WORK TO COMPLETE: Reproduce all of the entries below exactly, without a single change.

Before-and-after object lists
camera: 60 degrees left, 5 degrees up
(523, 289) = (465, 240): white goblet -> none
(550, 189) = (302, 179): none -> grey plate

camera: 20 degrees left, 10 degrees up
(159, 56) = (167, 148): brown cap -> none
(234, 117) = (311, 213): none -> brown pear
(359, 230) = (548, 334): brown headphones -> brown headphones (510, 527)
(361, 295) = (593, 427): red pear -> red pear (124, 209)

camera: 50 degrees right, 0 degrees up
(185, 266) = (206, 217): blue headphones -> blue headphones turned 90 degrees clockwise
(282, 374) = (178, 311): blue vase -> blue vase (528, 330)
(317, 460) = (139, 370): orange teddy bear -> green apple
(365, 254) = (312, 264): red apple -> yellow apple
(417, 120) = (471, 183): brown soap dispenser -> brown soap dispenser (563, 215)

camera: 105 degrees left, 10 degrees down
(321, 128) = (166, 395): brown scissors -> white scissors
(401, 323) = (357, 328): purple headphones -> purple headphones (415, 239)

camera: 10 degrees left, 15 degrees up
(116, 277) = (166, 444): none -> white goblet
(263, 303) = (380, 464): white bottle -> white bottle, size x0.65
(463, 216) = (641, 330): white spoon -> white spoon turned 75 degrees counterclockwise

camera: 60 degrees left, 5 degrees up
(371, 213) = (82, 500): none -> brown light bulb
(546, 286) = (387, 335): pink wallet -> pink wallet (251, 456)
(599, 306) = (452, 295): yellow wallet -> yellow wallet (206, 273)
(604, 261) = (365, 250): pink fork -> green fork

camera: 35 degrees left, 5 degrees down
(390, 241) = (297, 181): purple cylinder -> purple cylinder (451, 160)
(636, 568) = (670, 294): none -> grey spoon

OUTPUT FOR THIS EXERCISE:
camera: 60 degrees left, 5 degrees up
(523, 289) = (465, 240): white goblet -> none
(550, 189) = (302, 179): none -> grey plate

camera: 20 degrees left, 10 degrees up
(159, 56) = (167, 148): brown cap -> none
(234, 117) = (311, 213): none -> brown pear
(359, 230) = (548, 334): brown headphones -> brown headphones (510, 527)
(361, 295) = (593, 427): red pear -> red pear (124, 209)

camera: 50 degrees right, 0 degrees up
(185, 266) = (206, 217): blue headphones -> blue headphones turned 90 degrees clockwise
(282, 374) = (178, 311): blue vase -> blue vase (528, 330)
(317, 460) = (139, 370): orange teddy bear -> green apple
(365, 254) = (312, 264): red apple -> yellow apple
(417, 120) = (471, 183): brown soap dispenser -> brown soap dispenser (563, 215)

camera: 105 degrees left, 10 degrees down
(321, 128) = (166, 395): brown scissors -> white scissors
(401, 323) = (357, 328): purple headphones -> purple headphones (415, 239)

camera: 10 degrees left, 15 degrees up
(116, 277) = (166, 444): none -> white goblet
(263, 303) = (380, 464): white bottle -> white bottle, size x0.65
(463, 216) = (641, 330): white spoon -> white spoon turned 75 degrees counterclockwise

camera: 60 degrees left, 5 degrees up
(371, 213) = (82, 500): none -> brown light bulb
(546, 286) = (387, 335): pink wallet -> pink wallet (251, 456)
(599, 306) = (452, 295): yellow wallet -> yellow wallet (206, 273)
(604, 261) = (365, 250): pink fork -> green fork

camera: 35 degrees left, 5 degrees down
(390, 241) = (297, 181): purple cylinder -> purple cylinder (451, 160)
(636, 568) = (670, 294): none -> grey spoon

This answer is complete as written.